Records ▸
++++++++

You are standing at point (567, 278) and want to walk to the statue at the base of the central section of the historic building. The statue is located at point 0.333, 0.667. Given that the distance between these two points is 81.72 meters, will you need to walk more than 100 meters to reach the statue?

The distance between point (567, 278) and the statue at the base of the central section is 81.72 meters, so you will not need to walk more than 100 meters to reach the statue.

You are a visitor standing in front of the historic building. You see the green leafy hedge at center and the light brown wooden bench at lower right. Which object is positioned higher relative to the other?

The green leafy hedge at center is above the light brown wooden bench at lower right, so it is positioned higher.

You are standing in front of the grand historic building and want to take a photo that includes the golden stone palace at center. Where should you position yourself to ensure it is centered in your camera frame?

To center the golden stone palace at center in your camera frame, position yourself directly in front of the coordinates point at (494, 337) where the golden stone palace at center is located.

++++++++

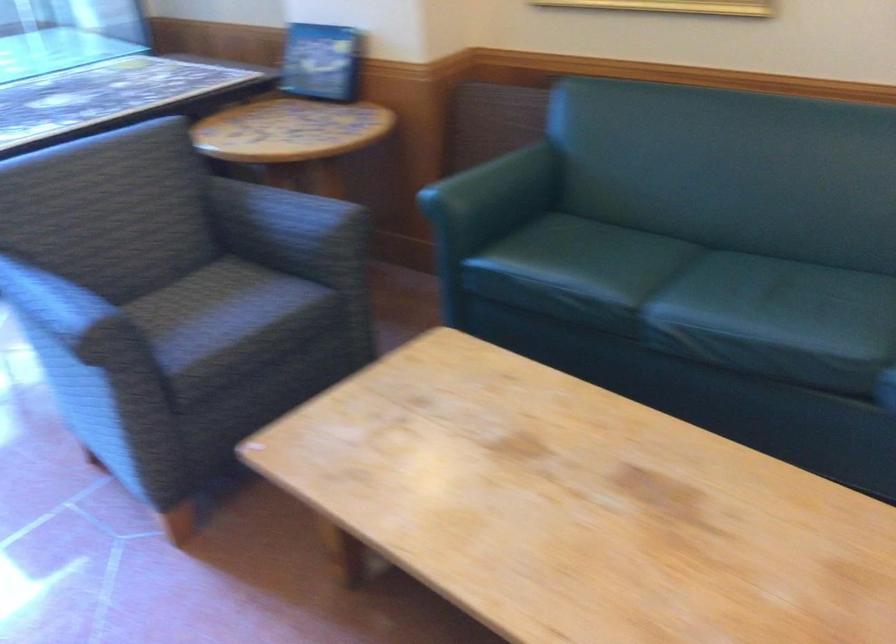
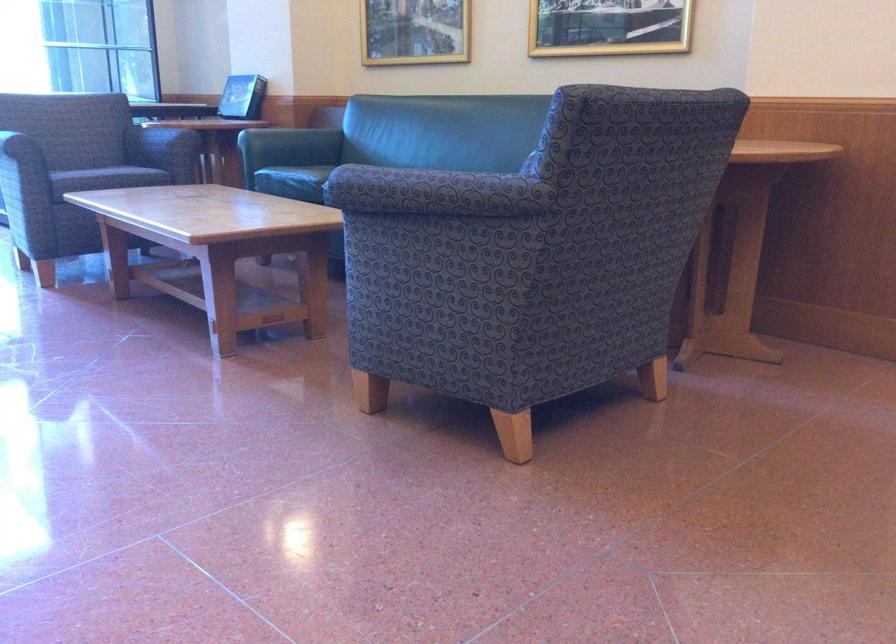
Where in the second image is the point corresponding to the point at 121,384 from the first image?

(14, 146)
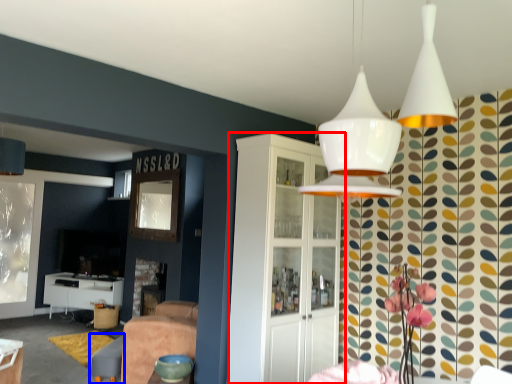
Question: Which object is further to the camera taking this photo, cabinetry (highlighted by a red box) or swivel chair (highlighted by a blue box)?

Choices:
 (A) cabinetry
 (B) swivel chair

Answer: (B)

++++++++

WHAT TO WORK ON ▸ Please arrange everything in the material from the line containing "Question: Which object" down to the line containing "Answer: (B)", both included, as a JSON list of strings with one string per line and blank lines left out.

SOLUTION TO THIS PROBLEM ▸
[
  "Question: Which object is further to the camera taking this photo, cabinetry (highlighted by a red box) or swivel chair (highlighted by a blue box)?",
  "Choices:",
  " (A) cabinetry",
  " (B) swivel chair",
  "Answer: (B)"
]